------ STORED DATA

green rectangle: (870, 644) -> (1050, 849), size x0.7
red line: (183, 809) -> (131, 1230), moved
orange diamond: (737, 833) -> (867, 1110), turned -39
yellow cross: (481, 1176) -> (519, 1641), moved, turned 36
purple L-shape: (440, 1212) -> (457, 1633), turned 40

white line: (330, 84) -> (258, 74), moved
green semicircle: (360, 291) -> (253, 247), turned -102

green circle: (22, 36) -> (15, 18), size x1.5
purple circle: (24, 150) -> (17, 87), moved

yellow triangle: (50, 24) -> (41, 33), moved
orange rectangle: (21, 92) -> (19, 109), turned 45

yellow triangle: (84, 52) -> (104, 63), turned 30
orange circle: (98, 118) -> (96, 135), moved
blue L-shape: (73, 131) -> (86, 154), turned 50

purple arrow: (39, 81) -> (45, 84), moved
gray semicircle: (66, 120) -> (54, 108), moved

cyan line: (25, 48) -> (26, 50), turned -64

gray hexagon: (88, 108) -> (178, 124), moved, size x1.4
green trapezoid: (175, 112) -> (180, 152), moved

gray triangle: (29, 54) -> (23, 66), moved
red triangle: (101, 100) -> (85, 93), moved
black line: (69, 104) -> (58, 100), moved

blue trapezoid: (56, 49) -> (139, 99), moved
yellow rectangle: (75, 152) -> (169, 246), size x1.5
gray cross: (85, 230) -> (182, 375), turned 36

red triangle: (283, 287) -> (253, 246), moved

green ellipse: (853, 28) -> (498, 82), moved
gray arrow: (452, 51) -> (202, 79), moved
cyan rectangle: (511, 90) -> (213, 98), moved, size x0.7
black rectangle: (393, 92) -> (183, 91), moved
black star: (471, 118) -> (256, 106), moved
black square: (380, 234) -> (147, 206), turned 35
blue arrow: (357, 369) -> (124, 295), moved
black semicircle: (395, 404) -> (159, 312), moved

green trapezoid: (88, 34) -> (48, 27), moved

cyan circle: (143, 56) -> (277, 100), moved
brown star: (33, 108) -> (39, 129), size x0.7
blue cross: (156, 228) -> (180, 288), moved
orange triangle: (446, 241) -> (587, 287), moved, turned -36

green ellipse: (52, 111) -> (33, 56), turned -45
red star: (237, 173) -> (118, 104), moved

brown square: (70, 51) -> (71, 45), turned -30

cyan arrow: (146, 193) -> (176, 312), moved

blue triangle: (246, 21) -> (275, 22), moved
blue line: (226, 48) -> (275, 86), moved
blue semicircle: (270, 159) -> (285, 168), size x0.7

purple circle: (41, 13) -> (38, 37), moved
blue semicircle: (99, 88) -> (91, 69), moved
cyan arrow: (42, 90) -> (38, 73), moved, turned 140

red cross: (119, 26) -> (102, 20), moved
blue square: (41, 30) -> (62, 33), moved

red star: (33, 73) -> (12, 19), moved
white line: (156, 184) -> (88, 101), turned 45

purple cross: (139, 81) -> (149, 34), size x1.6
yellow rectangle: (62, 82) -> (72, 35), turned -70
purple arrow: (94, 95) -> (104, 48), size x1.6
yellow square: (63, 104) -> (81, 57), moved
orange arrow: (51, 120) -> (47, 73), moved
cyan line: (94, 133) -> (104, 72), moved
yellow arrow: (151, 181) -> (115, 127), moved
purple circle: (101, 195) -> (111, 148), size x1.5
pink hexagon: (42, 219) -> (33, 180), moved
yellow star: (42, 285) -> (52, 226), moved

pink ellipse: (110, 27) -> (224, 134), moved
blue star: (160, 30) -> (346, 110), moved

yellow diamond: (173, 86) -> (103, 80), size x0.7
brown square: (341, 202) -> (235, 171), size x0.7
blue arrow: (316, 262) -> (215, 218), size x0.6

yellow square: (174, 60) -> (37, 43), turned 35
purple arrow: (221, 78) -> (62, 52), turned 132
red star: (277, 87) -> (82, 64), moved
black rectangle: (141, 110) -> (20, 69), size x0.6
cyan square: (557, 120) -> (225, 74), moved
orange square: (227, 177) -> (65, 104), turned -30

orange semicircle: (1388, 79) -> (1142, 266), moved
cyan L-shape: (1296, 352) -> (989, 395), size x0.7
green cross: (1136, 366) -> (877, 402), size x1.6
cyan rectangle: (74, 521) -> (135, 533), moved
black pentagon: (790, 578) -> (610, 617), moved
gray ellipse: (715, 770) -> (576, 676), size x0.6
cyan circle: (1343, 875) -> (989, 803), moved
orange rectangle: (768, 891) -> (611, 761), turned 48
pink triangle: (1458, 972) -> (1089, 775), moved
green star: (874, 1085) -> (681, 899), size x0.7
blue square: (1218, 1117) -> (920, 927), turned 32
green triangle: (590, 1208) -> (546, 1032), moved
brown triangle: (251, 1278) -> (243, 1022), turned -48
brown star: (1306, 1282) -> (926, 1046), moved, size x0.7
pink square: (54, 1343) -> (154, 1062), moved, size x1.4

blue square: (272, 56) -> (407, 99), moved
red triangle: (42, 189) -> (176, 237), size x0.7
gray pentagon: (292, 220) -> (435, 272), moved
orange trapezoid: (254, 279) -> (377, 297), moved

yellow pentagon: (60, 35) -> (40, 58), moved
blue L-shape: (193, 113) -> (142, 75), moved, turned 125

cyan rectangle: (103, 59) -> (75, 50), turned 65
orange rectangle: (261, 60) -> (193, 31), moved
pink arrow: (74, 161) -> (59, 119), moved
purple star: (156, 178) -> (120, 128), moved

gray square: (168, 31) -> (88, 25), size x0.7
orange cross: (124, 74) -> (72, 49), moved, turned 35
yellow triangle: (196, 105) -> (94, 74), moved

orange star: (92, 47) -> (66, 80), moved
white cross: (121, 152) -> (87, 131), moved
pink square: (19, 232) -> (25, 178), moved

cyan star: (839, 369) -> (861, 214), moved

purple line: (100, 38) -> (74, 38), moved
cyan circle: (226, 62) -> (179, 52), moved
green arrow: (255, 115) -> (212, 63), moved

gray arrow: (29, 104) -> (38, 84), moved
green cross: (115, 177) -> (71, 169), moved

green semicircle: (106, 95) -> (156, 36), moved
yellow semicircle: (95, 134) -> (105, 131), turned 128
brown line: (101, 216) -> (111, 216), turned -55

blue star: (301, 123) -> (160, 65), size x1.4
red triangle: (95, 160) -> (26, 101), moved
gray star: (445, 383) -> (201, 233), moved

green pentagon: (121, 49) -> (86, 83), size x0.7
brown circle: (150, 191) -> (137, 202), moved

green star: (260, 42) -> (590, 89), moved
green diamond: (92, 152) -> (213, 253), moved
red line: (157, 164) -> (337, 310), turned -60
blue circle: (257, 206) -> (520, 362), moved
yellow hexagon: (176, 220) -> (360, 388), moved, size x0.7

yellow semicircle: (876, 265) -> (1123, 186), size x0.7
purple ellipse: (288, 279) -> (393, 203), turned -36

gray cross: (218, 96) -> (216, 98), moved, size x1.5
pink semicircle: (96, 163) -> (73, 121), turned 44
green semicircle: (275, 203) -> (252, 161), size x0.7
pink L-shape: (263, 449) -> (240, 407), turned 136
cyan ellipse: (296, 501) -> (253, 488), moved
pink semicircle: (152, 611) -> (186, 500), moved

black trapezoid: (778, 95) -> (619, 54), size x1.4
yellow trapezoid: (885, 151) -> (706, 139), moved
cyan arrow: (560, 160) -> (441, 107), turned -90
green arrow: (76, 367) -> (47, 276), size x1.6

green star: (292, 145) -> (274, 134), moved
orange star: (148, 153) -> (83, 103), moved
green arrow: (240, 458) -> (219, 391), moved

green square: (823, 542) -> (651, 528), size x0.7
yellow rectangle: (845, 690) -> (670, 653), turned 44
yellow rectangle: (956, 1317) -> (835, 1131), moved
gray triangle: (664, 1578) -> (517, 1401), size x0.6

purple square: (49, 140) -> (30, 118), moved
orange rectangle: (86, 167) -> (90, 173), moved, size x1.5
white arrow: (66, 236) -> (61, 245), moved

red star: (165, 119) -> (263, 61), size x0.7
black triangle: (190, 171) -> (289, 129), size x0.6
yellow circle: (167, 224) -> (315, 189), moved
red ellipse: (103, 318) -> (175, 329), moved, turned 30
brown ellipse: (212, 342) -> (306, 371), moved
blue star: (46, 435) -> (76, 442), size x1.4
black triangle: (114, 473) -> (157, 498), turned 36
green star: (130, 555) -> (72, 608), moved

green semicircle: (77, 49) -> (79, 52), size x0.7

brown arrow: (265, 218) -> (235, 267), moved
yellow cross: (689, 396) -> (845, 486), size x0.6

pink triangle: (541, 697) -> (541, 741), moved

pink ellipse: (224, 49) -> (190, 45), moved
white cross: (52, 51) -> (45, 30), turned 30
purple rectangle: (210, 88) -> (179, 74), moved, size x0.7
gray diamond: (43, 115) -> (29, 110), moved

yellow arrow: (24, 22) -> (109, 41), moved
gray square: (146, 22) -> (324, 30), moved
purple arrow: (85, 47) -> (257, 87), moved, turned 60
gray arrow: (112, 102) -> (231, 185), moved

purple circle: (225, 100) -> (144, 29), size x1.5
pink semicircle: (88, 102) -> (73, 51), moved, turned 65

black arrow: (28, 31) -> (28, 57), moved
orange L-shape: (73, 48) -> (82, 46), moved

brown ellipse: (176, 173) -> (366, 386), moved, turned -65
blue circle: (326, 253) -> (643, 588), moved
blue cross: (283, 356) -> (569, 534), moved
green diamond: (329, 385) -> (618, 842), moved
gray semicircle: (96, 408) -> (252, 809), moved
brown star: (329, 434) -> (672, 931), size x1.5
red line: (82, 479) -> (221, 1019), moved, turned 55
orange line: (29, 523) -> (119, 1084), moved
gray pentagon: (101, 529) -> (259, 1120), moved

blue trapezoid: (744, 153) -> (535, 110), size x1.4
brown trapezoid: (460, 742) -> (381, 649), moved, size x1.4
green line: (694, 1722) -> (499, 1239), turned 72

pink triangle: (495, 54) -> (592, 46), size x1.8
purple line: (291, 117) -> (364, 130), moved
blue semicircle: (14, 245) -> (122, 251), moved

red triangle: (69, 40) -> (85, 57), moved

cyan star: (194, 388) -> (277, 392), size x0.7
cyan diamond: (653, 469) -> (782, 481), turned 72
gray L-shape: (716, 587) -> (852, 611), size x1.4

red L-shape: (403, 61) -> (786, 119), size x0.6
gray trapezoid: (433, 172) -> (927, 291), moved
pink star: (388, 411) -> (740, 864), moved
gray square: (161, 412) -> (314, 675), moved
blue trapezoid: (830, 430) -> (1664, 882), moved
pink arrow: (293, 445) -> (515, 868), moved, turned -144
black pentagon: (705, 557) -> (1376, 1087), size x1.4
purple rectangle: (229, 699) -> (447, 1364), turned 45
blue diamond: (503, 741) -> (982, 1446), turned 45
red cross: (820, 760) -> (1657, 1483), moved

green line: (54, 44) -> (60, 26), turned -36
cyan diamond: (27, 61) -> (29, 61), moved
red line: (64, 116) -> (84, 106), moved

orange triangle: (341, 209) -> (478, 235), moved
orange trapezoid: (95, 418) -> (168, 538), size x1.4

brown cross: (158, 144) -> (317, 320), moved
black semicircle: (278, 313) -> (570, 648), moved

------------

◆ EXERCISE AIM ◆
Output only an exact transcription of the lines above from the one with "red line: (183, 809) -> (131, 1230), moved" up to and including the one with "green circle: (22, 36) -> (15, 18), size x1.5".

◆ RESPONSE AREA ◆
red line: (183, 809) -> (131, 1230), moved
orange diamond: (737, 833) -> (867, 1110), turned -39
yellow cross: (481, 1176) -> (519, 1641), moved, turned 36
purple L-shape: (440, 1212) -> (457, 1633), turned 40

white line: (330, 84) -> (258, 74), moved
green semicircle: (360, 291) -> (253, 247), turned -102

green circle: (22, 36) -> (15, 18), size x1.5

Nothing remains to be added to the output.